══ DATA FOR THIS EXERCISE

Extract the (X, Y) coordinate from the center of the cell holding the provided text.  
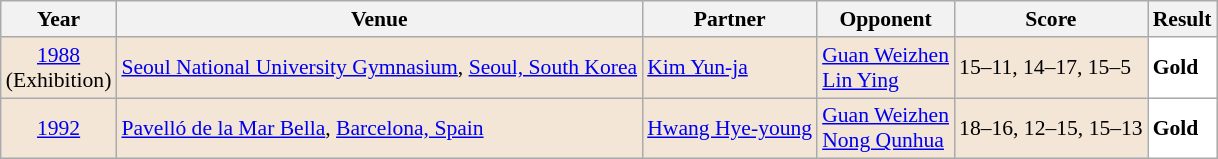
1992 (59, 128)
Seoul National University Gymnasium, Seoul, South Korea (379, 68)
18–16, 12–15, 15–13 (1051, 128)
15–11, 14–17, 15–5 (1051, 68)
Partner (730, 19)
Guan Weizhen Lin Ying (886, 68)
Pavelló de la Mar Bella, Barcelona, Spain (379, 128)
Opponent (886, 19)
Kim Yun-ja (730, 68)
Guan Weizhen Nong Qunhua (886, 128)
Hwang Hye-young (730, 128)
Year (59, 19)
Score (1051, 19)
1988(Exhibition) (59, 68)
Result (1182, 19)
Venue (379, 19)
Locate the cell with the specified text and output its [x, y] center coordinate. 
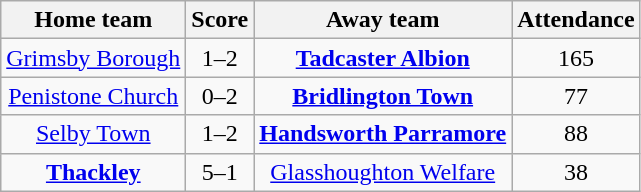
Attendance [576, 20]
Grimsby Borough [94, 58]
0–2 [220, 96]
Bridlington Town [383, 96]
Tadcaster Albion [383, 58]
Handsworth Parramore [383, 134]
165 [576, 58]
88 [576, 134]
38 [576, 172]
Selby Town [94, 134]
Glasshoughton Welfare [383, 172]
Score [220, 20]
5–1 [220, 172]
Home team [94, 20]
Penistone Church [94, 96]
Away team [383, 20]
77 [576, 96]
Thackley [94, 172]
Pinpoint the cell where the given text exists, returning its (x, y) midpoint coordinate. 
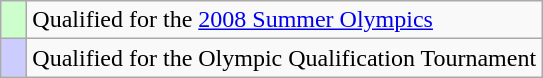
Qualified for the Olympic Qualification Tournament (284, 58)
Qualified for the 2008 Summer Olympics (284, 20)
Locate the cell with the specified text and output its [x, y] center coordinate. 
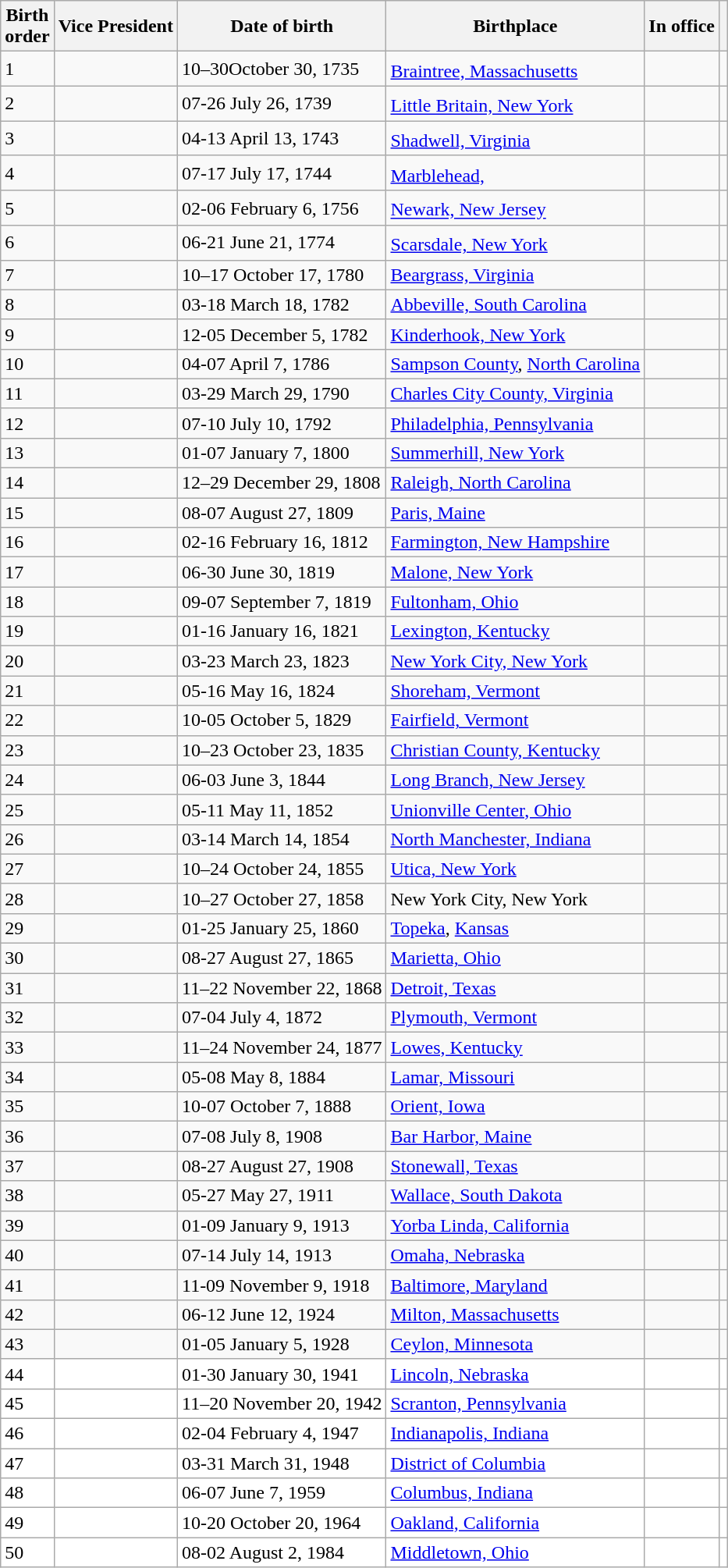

════

→ EXERCISE DETAILS: Put every line into a Markdown table with the columns Row and Line, starting at the line containing "Attendance [576, 20]" and ending after the line containing "Thackley [94, 172]". Number the rows from 1 and leave out any blank lines.

→ THE ANSWER:
| Row | Line |
|---|---|
| 1 | Attendance [576, 20] |
| 2 | Grimsby Borough [94, 58] |
| 3 | 0–2 [220, 96] |
| 4 | Bridlington Town [383, 96] |
| 5 | Tadcaster Albion [383, 58] |
| 6 | Handsworth Parramore [383, 134] |
| 7 | 165 [576, 58] |
| 8 | 88 [576, 134] |
| 9 | 38 [576, 172] |
| 10 | Selby Town [94, 134] |
| 11 | Glasshoughton Welfare [383, 172] |
| 12 | Score [220, 20] |
| 13 | 5–1 [220, 172] |
| 14 | Home team [94, 20] |
| 15 | Penistone Church [94, 96] |
| 16 | Away team [383, 20] |
| 17 | 77 [576, 96] |
| 18 | Thackley [94, 172] |